Your instructions
Pull out every line of the listing below that contains the string "with", treating uppercase and lowercase as different.
-- Begin Records for the task --
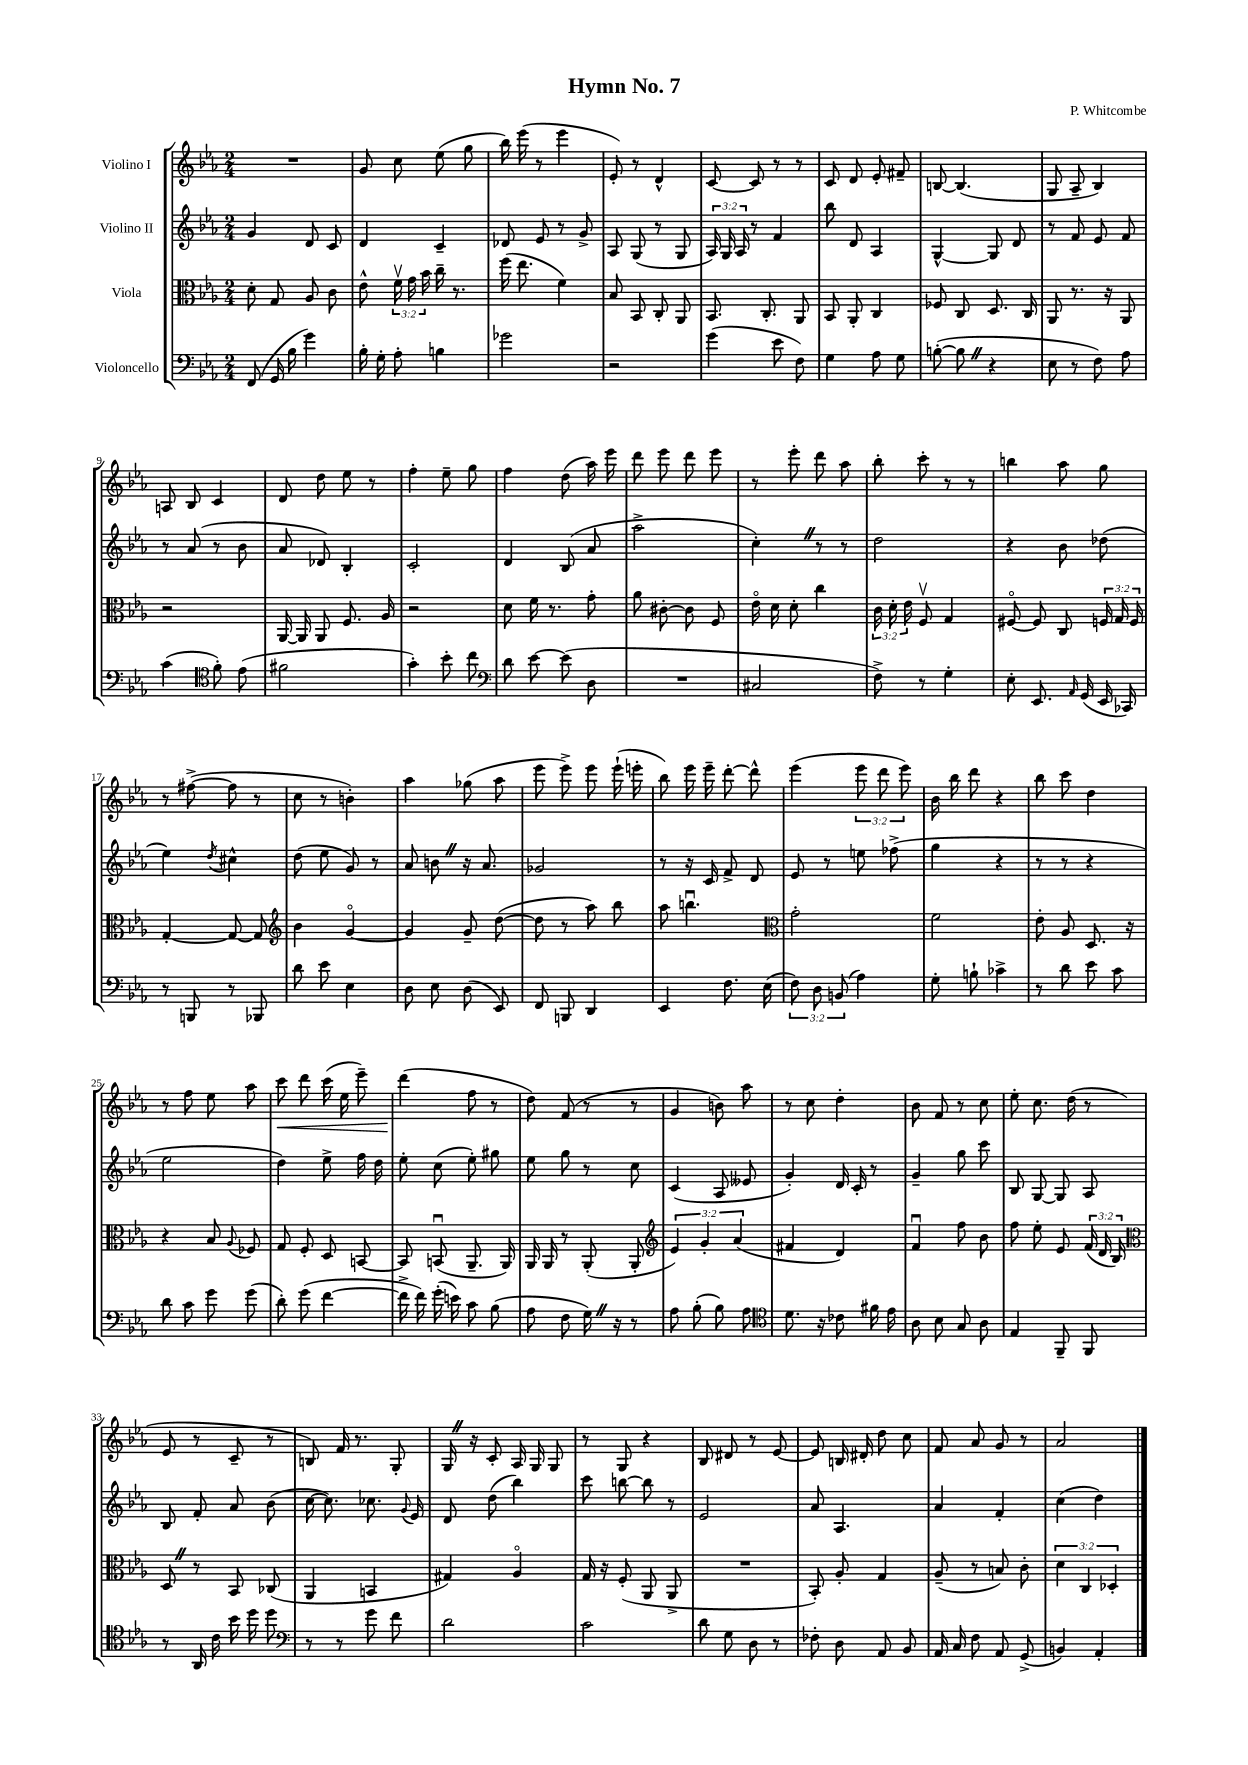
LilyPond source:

\header { title = "Hymn No. 7" composer = "P. Whitcombe" }
<<
\new StaffGroup <<
\new Staff = "s0" \with { instrumentName = "Violino I" } {
    \clef treble \key ees \major \numericTimeSignature \time 2/4 \override Staff.TupletNumber.text = #tuplet-number::calc-fraction-text
    \autoBeamOff R2 |
    g'8 c''8 ees''8( g''8 |
    bes''16) ees'''16( r8 ees'''4 |
    ees'8-.) r8 d'4-^ |
    c'8~ c'8 r8 r8 |
    c'8 d'8 ees'8-. fis'8-- |
    b8~ b4.( |
    g8 aes8-- bes4) |
    a8 bes8 c'4 |
    d'8 d''8 ees''8 r8 |
    f''4-. ees''8-- g''8 |
    f''4 d''8( aes''16) ees'''16 |
    d'''8 ees'''8 d'''8 ees'''8 |
    r8 ees'''8-. d'''8 aes''8 |
    bes''8-. c'''8-. r8 r8 |
    b''4 aes''8 g''8 |
    r8 fis''8~->( fis''8 r8 |
    c''8 r8 b'4-.) |
    aes''4 ges''8( aes''8 |
    ees'''8 ees'''8->) ees'''8 ees'''16-!( e'''16-. |
    bes''8) ees'''16 ees'''16-- d'''8~-. d'''8-^ |
    ees'''4( \tuplet 3/2 { ees'''8 d'''8 ees'''8) } |
    bes'16 bes''16 d'''8 r4 |
    bes''8 c'''8 d''4 |
    r8 f''8 ees''8 aes''8 |
    c'''8\< d'''8 c'''16( ees''16 ees'''8--) |
    d'''4\!( f''8 r8 |
    d''8) f'8( r8 r8 |
    g'4 b'8) aes''8 |
    r8 c''8 d''4-. |
    bes'8 f'8 r8 c''8 |
    ees''8-. c''8. d''16( r8 |
    ees'8 r8 c'8-- r8 |
    b8) f'16 r8. g8-. |
    g16 \once \override BreathingSign.text = \markup { \musicglyph "scripts.caesura.straight" } \breathe r16 c'8-. aes16 g16 g8 |
    r8 g8 r4 |
    bes8 dis'8 r8 ees'8~ |
    ees'8 b16 dis'16-. d''8 c''8 |
    f'8 aes'8 g'8 r8 |
    aes'2 \bar "|." |
}
\new Staff = "s1" \with { instrumentName = "Violino II" } {
    \clef treble \key ees \major \numericTimeSignature \time 2/4 \override Staff.TupletNumber.text = #tuplet-number::calc-fraction-text
    \autoBeamOff g'4 d'8 c'8 |
    d'4 c'4-- |
    des'8 ees'8 r8 g'8-> |
    aes8 g8( r8 g8 |
    \tuplet 3/2 { aes16) g16 aes16 } r8 f'4 |
    bes''8 d'8 aes4 |
    g4~-^ g8 d'8 |
    r8 f'8 ees'8 f'8 |
    r8 aes'8( r8 bes'8 |
    aes'8 des'8) bes4-. |
    c'2-. |
    d'4 bes8( aes'8 |
    aes''2-> |
    c''4-.) \once \override BreathingSign.text = \markup { \musicglyph "scripts.caesura.straight" } \breathe r8 r8 |
    d''2 |
    r4 bes'8 des''8( |
    ees''4) \acciaccatura { d''8 } cis''4-^ |
    d''8( ees''8 g'8) r8 |
    aes'8 b'8 \once \override BreathingSign.text = \markup { \musicglyph "scripts.caesura.straight" } \breathe r16 aes'8. |
    ges'2 |
    r8 r16 c'16 f'8-> d'8 |
    ees'8 r8 e''8 fes''8->( |
    g''4 r4 |
    r8 r8 r4 |
    ees''2 |
    d''4) ees''8-> f''16 d''16 |
    ees''8-. c''8( ees''8-.) gis''8 |
    ees''8 g''8 r8 c''8 |
    c'4( aes8 eeses'8 |
    g'4-.) d'16 c'16-. r8 |
    g'4-- g''8 c'''8 |
    bes8 g8~ g8 aes8 |
    bes8 f'8-. aes'8 bes'8( |
    c''16~ c''8.) ces''8. \appoggiatura { g'8 } ees'16 |
    d'8 d''8( bes''4) |
    c'''8 b''8~ b''8 r8 |
    ees'2 |
    aes'8 aes4. |
    aes'4 f'4-. |
    c''4( d''4) \bar "|." |
}
\new Staff = "s2" \with { instrumentName = "Viola" } {
    \clef alto \key ees \major \numericTimeSignature \time 2/4 \override Staff.TupletNumber.text = #tuplet-number::calc-fraction-text
    \autoBeamOff d'8-. g8 aes8 c'8 |
    ees'8-^ \tuplet 3/2 { f'16\upbow g'16 bes'16 } c''16-- r8. |
    f''16( ees''8. f'4) |
    bes8 bes,8 c8-. aes,8 |
    bes,8. c8.-. aes,8 |
    bes,8 aes,8-. c4 |
    fes8 c8 d8. c16 |
    aes,8 r8. r16 aes,8 |
    r2 |
    aes,16~ aes,16 aes,8 f8. aes16 |
    r2 |
    d'8 f'16 r8. g'8-. |
    aes'8 cis'8~-. cis'8 f8 |
    ees'16\flageolet d'16 d'8-. c''4 |
    \tuplet 3/2 { c'16 d'16-. ees'16 } f8\upbow g4 |
    fis8~\flageolet fis8 c8 \tuplet 3/2 { f16 g16 f16 } |
    g4~-. g8~ g8 |
    \clef treble bes'4 g'4~\flageolet |
    g'4 g'8-- d''8~( |
    d''8 r8 aes''8) bes''8 |
    aes''8 b''4.\downbow |
    \clef alto g'2-. |
    f'2 |
    ees'8-. aes8 d8. r16 |
    r4 bes8 \appoggiatura { aes8 } fes8 |
    g8 f8-. d8 b,8~ |
    b,8 b,8\downbow( aes,8.-- aes,16) |
    aes,16 aes,16 r8 aes,8-.( aes,8-. |
    \clef treble \tuplet 3/2 { ees'4) g'4-. aes'4( } |
    fis'4 d'4) |
    f'4\downbow f''8 bes'8 |
    f''8 ees''8-. ees'8 \tuplet 3/2 { f'16( d'16 bes16) } |
    \clef alto d8 \once \override BreathingSign.text = \markup { \musicglyph "scripts.caesura.straight" } \breathe r8 bes,8 ces8( |
    aes,4 b,4 |
    gis4) aes4\flageolet |
    g16 r16 f8-.( aes,8 aes,8-> |
    R2 |
    bes,8-.) aes8-. g4 |
    aes8--( r8 b8) c'8-. |
    \tuplet 3/2 { d'4 c4 des4-. } \bar "|." |
}
\new Staff = "s3" \with { instrumentName = "Violoncello" } {
    \clef bass \key ees \major \numericTimeSignature \time 2/4 \override Staff.TupletNumber.text = #tuplet-number::calc-fraction-text
    \autoBeamOff f,8( g,16 bes16 g'4) |
    bes16-. g16-. aes8-. b4 |
    ges'2 |
    r2 |
    g'4( ees'8 f8) |
    g4 aes8 g8 |
    b8~-.( b8 \once \override BreathingSign.text = \markup { \musicglyph "scripts.caesura.straight" } \breathe r4 |
    ees8 r8 f8) aes8 |
    c'4( \clef tenor f'8-.) ees'8( |
    fis'2 |
    g'4-.) bes'8-. c''8 |
    \clef bass d'8 ees'8~ ees'8( d8 |
    R2 |
    cis2 |
    f8->) r8 g4-. |
    ees8-. ees,8. \grace { aes,16 } g,16( ees,16 ces,16) |
    r8 b,,8 r8 bes,,8 |
    d'8 ees'8 ees4 |
    d8 ees8 d8( ees,8) |
    f,8 b,,8 d,4 |
    ees,4 f8. ees16( |
    \tuplet 3/2 { f8) d8 b,8( } aes4) |
    g8-. b8-! ces'4-> |
    r8 d'8 ees'8 c'8 |
    d'8 c'8 g'8 g'8( |
    d'8-.) g'8( f'4~ |
    f'16-> f'16) g'16-.( e'16) c'8 bes8( |
    aes8 f8 g16) \once \override BreathingSign.text = \markup { \musicglyph "scripts.caesura.straight" } \breathe r16 r8 |
    aes8 bes8-.( bes8) aes8 |
    \clef tenor d'8. r16 ces'8 fis'16 ees'16 |
    aes8 bes8 g8 aes8 |
    ees4 f,8-- f,8 |
    r8 aes,16 c'16 bes'16 d''16 d''8 |
    \clef bass r8 r8 g'8 f'8 |
    d'2 |
    c'2 |
    d'8 g8 d8 r8 |
    fes8-. d8 aes,8 bes,8 |
    aes,16 c16 f8 aes,8 g,8->( |
    b,4) aes,4-. \bar "|." |
}
>>
>>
-- End Records for the task --
Response below
\new Staff = "s0" \with { instrumentName = "Violino I" } {
\new Staff = "s1" \with { instrumentName = "Violino II" } {
\new Staff = "s2" \with { instrumentName = "Viola" } {
\new Staff = "s3" \with { instrumentName = "Violoncello" } {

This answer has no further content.